> **Directions**: Each line below is to be written out in full, exactly as shown.

Records from a data collection
--- START ---

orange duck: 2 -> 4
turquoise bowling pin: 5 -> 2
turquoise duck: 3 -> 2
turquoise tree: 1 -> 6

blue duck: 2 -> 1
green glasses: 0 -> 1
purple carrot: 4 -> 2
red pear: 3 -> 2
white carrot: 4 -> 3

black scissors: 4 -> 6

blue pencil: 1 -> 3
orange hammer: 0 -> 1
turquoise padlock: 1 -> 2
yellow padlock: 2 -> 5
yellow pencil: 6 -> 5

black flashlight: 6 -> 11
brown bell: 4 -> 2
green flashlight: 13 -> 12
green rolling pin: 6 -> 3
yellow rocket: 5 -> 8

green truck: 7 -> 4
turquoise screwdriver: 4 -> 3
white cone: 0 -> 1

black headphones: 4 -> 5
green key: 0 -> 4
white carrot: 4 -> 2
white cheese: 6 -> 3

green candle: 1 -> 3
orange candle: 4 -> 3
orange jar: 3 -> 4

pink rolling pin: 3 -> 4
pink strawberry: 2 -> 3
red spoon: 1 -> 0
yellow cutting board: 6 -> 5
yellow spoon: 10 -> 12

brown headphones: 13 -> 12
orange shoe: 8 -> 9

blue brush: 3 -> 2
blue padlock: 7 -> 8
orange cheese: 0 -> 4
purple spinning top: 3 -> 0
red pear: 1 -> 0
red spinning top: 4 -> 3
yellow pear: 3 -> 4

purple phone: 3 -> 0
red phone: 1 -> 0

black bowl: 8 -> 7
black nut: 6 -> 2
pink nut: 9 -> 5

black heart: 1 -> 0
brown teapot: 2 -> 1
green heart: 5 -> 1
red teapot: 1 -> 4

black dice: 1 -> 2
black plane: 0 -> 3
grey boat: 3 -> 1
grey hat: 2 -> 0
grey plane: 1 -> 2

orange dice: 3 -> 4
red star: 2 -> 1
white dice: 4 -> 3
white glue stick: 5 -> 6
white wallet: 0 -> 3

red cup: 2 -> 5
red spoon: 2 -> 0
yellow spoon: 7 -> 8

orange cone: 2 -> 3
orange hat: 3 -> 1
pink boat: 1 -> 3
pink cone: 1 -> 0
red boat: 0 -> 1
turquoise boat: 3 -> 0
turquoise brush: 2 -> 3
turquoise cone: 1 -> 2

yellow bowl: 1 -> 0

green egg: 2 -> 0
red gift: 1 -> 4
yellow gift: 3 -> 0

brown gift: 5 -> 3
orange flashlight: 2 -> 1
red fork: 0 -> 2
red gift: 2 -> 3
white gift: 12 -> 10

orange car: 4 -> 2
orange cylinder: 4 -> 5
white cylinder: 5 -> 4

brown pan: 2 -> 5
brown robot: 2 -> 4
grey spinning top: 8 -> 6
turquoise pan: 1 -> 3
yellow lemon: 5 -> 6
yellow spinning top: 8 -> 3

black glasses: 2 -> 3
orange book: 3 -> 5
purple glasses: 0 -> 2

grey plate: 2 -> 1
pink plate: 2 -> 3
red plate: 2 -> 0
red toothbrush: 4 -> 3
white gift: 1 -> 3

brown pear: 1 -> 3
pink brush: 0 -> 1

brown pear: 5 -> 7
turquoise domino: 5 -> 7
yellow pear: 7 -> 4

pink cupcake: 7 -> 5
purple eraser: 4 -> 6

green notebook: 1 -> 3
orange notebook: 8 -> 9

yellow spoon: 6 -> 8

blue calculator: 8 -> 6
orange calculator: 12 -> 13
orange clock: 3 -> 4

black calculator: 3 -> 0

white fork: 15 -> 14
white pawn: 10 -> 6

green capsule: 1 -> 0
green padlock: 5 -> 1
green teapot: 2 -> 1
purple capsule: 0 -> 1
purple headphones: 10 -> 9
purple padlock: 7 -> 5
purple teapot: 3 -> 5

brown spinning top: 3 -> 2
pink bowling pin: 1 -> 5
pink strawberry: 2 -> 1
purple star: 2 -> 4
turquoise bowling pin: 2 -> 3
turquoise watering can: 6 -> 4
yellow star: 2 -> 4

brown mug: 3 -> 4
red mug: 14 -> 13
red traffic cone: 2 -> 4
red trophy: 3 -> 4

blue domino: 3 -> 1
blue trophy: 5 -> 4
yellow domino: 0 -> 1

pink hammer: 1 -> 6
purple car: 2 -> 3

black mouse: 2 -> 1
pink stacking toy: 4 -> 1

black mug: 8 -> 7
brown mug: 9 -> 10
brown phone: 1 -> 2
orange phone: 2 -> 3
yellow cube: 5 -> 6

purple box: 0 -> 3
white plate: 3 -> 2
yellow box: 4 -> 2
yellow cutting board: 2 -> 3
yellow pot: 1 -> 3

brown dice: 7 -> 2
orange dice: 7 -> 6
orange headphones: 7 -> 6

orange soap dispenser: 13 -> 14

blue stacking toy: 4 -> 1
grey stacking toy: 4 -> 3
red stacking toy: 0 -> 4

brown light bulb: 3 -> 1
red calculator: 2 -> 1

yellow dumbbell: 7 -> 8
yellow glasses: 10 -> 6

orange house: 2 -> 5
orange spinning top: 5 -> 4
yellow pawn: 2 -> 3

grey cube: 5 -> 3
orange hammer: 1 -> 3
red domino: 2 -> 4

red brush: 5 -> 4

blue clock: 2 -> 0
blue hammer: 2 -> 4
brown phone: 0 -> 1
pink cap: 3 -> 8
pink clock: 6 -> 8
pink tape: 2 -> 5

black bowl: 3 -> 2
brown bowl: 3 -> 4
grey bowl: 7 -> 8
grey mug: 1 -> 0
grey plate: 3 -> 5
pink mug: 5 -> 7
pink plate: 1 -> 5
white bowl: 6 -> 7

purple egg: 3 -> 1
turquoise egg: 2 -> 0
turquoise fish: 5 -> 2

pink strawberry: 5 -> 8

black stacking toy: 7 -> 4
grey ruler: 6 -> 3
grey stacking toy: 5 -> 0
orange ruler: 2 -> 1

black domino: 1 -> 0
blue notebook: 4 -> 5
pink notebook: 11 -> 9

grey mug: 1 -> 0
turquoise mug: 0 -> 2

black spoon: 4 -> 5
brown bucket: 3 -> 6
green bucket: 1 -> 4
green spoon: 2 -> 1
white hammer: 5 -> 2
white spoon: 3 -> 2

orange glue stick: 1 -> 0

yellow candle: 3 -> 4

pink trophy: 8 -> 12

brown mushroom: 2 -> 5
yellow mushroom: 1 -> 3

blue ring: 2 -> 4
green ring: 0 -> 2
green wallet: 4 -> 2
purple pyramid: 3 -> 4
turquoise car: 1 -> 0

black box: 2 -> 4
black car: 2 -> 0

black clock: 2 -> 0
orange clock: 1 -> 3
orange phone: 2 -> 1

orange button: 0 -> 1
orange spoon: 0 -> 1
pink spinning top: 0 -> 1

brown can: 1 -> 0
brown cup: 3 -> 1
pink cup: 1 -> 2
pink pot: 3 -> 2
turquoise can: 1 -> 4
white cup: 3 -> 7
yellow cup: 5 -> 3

--- END ---

> **Task solution**:
orange duck: 2 -> 4
turquoise bowling pin: 5 -> 2
turquoise duck: 3 -> 2
turquoise tree: 1 -> 6

blue duck: 2 -> 1
green glasses: 0 -> 1
purple carrot: 4 -> 2
red pear: 3 -> 2
white carrot: 4 -> 3

black scissors: 4 -> 6

blue pencil: 1 -> 3
orange hammer: 0 -> 1
turquoise padlock: 1 -> 2
yellow padlock: 2 -> 5
yellow pencil: 6 -> 5

black flashlight: 6 -> 11
brown bell: 4 -> 2
green flashlight: 13 -> 12
green rolling pin: 6 -> 3
yellow rocket: 5 -> 8

green truck: 7 -> 4
turquoise screwdriver: 4 -> 3
white cone: 0 -> 1

black headphones: 4 -> 5
green key: 0 -> 4
white carrot: 4 -> 2
white cheese: 6 -> 3

green candle: 1 -> 3
orange candle: 4 -> 3
orange jar: 3 -> 4

pink rolling pin: 3 -> 4
pink strawberry: 2 -> 3
red spoon: 1 -> 0
yellow cutting board: 6 -> 5
yellow spoon: 10 -> 12

brown headphones: 13 -> 12
orange shoe: 8 -> 9

blue brush: 3 -> 2
blue padlock: 7 -> 8
orange cheese: 0 -> 4
purple spinning top: 3 -> 0
red pear: 1 -> 0
red spinning top: 4 -> 3
yellow pear: 3 -> 4

purple phone: 3 -> 0
red phone: 1 -> 0

black bowl: 8 -> 7
black nut: 6 -> 2
pink nut: 9 -> 5

black heart: 1 -> 0
brown teapot: 2 -> 1
green heart: 5 -> 1
red teapot: 1 -> 4

black dice: 1 -> 2
black plane: 0 -> 3
grey boat: 3 -> 1
grey hat: 2 -> 0
grey plane: 1 -> 2

orange dice: 3 -> 4
red star: 2 -> 1
white dice: 4 -> 3
white glue stick: 5 -> 6
white wallet: 0 -> 3

red cup: 2 -> 5
red spoon: 2 -> 0
yellow spoon: 7 -> 8

orange cone: 2 -> 3
orange hat: 3 -> 1
pink boat: 1 -> 3
pink cone: 1 -> 0
red boat: 0 -> 1
turquoise boat: 3 -> 0
turquoise brush: 2 -> 3
turquoise cone: 1 -> 2

yellow bowl: 1 -> 0

green egg: 2 -> 0
red gift: 1 -> 4
yellow gift: 3 -> 0

brown gift: 5 -> 3
orange flashlight: 2 -> 1
red fork: 0 -> 2
red gift: 2 -> 3
white gift: 12 -> 10

orange car: 4 -> 2
orange cylinder: 4 -> 5
white cylinder: 5 -> 4

brown pan: 2 -> 5
brown robot: 2 -> 4
grey spinning top: 8 -> 6
turquoise pan: 1 -> 3
yellow lemon: 5 -> 6
yellow spinning top: 8 -> 3

black glasses: 2 -> 3
orange book: 3 -> 5
purple glasses: 0 -> 2

grey plate: 2 -> 1
pink plate: 2 -> 3
red plate: 2 -> 0
red toothbrush: 4 -> 3
white gift: 1 -> 3

brown pear: 1 -> 3
pink brush: 0 -> 1

brown pear: 5 -> 7
turquoise domino: 5 -> 7
yellow pear: 7 -> 4

pink cupcake: 7 -> 5
purple eraser: 4 -> 6

green notebook: 1 -> 3
orange notebook: 8 -> 9

yellow spoon: 6 -> 8

blue calculator: 8 -> 6
orange calculator: 12 -> 13
orange clock: 3 -> 4

black calculator: 3 -> 0

white fork: 15 -> 14
white pawn: 10 -> 6

green capsule: 1 -> 0
green padlock: 5 -> 1
green teapot: 2 -> 1
purple capsule: 0 -> 1
purple headphones: 10 -> 9
purple padlock: 7 -> 5
purple teapot: 3 -> 5

brown spinning top: 3 -> 2
pink bowling pin: 1 -> 5
pink strawberry: 2 -> 1
purple star: 2 -> 4
turquoise bowling pin: 2 -> 3
turquoise watering can: 6 -> 4
yellow star: 2 -> 4

brown mug: 3 -> 4
red mug: 14 -> 13
red traffic cone: 2 -> 4
red trophy: 3 -> 4

blue domino: 3 -> 1
blue trophy: 5 -> 4
yellow domino: 0 -> 1

pink hammer: 1 -> 6
purple car: 2 -> 3

black mouse: 2 -> 1
pink stacking toy: 4 -> 1

black mug: 8 -> 7
brown mug: 9 -> 10
brown phone: 1 -> 2
orange phone: 2 -> 3
yellow cube: 5 -> 6

purple box: 0 -> 3
white plate: 3 -> 2
yellow box: 4 -> 2
yellow cutting board: 2 -> 3
yellow pot: 1 -> 3

brown dice: 7 -> 2
orange dice: 7 -> 6
orange headphones: 7 -> 6

orange soap dispenser: 13 -> 14

blue stacking toy: 4 -> 1
grey stacking toy: 4 -> 3
red stacking toy: 0 -> 4

brown light bulb: 3 -> 1
red calculator: 2 -> 1

yellow dumbbell: 7 -> 8
yellow glasses: 10 -> 6

orange house: 2 -> 5
orange spinning top: 5 -> 4
yellow pawn: 2 -> 3

grey cube: 5 -> 3
orange hammer: 1 -> 3
red domino: 2 -> 4

red brush: 5 -> 4

blue clock: 2 -> 0
blue hammer: 2 -> 4
brown phone: 0 -> 1
pink cap: 3 -> 8
pink clock: 6 -> 8
pink tape: 2 -> 5

black bowl: 3 -> 2
brown bowl: 3 -> 4
grey bowl: 7 -> 8
grey mug: 1 -> 0
grey plate: 3 -> 5
pink mug: 5 -> 7
pink plate: 1 -> 5
white bowl: 6 -> 7

purple egg: 3 -> 1
turquoise egg: 2 -> 0
turquoise fish: 5 -> 2

pink strawberry: 5 -> 8

black stacking toy: 7 -> 4
grey ruler: 6 -> 3
grey stacking toy: 5 -> 0
orange ruler: 2 -> 1

black domino: 1 -> 0
blue notebook: 4 -> 5
pink notebook: 11 -> 9

grey mug: 1 -> 0
turquoise mug: 0 -> 2

black spoon: 4 -> 5
brown bucket: 3 -> 6
green bucket: 1 -> 4
green spoon: 2 -> 1
white hammer: 5 -> 2
white spoon: 3 -> 2

orange glue stick: 1 -> 0

yellow candle: 3 -> 4

pink trophy: 8 -> 12

brown mushroom: 2 -> 5
yellow mushroom: 1 -> 3

blue ring: 2 -> 4
green ring: 0 -> 2
green wallet: 4 -> 2
purple pyramid: 3 -> 4
turquoise car: 1 -> 0

black box: 2 -> 4
black car: 2 -> 0

black clock: 2 -> 0
orange clock: 1 -> 3
orange phone: 2 -> 1

orange button: 0 -> 1
orange spoon: 0 -> 1
pink spinning top: 0 -> 1

brown can: 1 -> 0
brown cup: 3 -> 1
pink cup: 1 -> 2
pink pot: 3 -> 2
turquoise can: 1 -> 4
white cup: 3 -> 7
yellow cup: 5 -> 3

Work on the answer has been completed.